What you have to do: Write out the listing below exactly, beginning at its first line and ending with the line that contains "none -> white cone M14 level 1".
------ Data extract ------
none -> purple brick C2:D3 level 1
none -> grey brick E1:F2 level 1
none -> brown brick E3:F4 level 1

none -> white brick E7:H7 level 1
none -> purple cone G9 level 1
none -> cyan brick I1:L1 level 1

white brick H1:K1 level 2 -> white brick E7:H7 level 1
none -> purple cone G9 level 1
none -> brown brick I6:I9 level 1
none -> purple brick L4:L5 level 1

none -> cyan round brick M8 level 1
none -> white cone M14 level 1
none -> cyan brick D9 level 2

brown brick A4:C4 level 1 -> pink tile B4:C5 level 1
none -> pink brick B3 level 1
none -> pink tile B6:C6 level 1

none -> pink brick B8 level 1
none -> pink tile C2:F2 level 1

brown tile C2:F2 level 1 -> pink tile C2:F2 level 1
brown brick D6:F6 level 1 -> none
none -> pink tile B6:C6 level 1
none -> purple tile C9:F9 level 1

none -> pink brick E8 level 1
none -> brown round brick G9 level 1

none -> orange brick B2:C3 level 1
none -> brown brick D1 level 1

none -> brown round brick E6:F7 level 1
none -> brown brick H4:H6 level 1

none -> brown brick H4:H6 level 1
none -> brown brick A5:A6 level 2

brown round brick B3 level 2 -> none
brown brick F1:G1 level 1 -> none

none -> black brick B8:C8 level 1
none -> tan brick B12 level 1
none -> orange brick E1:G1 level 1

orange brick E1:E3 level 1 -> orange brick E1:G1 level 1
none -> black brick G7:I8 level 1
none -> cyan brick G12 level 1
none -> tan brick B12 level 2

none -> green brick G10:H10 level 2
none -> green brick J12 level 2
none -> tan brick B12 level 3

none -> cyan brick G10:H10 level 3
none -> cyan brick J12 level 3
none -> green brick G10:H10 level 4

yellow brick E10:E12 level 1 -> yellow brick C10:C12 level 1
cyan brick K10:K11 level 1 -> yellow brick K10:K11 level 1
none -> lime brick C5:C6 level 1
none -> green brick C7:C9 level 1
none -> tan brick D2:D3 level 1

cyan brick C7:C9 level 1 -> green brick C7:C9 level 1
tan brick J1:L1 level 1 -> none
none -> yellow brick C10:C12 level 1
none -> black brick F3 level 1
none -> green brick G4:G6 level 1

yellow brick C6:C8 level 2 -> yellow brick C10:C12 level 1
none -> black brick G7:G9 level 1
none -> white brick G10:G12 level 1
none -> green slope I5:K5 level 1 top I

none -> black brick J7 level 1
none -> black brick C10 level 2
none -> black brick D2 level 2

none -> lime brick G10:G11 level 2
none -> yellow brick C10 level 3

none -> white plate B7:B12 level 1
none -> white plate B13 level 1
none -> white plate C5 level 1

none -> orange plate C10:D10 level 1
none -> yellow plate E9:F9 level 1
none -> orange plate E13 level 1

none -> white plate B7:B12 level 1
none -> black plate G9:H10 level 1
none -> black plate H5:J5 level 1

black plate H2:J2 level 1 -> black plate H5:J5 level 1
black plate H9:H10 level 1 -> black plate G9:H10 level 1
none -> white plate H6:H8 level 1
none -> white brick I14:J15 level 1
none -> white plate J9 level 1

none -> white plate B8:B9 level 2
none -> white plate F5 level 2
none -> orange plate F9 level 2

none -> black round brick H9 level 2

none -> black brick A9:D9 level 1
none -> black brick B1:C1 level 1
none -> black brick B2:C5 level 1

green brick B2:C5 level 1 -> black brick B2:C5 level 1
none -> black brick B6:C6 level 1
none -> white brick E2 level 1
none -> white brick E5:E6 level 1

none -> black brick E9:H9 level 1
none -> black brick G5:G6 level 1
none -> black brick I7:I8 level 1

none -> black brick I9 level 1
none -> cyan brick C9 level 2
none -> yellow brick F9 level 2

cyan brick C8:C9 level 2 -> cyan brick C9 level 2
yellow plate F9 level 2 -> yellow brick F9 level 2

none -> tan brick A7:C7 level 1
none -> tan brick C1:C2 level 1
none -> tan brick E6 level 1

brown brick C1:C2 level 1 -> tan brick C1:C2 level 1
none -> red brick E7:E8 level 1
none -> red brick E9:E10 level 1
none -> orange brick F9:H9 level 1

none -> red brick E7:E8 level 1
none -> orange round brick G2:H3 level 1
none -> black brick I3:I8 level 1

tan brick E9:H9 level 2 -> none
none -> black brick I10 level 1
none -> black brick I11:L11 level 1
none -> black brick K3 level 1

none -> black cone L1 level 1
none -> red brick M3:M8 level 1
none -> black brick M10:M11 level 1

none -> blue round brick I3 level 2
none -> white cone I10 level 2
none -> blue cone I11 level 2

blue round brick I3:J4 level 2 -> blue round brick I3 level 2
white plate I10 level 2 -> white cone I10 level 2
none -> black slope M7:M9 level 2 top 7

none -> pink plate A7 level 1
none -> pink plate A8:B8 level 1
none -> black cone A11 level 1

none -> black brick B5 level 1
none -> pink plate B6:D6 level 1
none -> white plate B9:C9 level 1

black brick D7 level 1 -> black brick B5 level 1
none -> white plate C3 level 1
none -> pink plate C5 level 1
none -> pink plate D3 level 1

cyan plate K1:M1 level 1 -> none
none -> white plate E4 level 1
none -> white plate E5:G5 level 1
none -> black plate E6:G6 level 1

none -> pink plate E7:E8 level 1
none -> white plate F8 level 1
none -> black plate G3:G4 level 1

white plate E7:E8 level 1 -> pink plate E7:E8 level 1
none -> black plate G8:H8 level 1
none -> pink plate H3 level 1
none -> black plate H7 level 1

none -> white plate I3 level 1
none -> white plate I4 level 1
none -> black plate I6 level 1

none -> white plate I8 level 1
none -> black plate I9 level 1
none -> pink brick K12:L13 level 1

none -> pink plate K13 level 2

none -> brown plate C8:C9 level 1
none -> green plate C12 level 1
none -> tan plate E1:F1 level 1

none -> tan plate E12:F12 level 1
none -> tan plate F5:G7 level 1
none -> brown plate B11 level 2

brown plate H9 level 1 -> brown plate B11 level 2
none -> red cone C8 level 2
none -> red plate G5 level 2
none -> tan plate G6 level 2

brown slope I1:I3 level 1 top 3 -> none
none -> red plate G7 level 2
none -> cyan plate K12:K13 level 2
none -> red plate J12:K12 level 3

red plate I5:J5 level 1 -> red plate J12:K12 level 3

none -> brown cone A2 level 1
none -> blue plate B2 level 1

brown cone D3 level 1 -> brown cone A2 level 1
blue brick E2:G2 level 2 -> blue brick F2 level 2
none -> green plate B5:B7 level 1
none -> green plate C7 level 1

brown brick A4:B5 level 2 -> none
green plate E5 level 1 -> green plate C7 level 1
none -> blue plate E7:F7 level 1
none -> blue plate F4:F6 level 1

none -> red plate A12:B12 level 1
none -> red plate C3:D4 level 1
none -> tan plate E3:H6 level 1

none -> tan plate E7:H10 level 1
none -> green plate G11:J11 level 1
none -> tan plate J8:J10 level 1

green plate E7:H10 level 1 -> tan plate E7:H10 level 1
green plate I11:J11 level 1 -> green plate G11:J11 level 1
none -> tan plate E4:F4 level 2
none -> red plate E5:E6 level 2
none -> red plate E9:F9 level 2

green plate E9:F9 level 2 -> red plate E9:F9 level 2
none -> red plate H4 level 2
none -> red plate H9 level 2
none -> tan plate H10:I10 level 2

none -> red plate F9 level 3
------
Written answer:
none -> purple brick C2:D3 level 1
none -> grey brick E1:F2 level 1
none -> brown brick E3:F4 level 1

none -> white brick E7:H7 level 1
none -> purple cone G9 level 1
none -> cyan brick I1:L1 level 1

white brick H1:K1 level 2 -> white brick E7:H7 level 1
none -> purple cone G9 level 1
none -> brown brick I6:I9 level 1
none -> purple brick L4:L5 level 1

none -> cyan round brick M8 level 1
none -> white cone M14 level 1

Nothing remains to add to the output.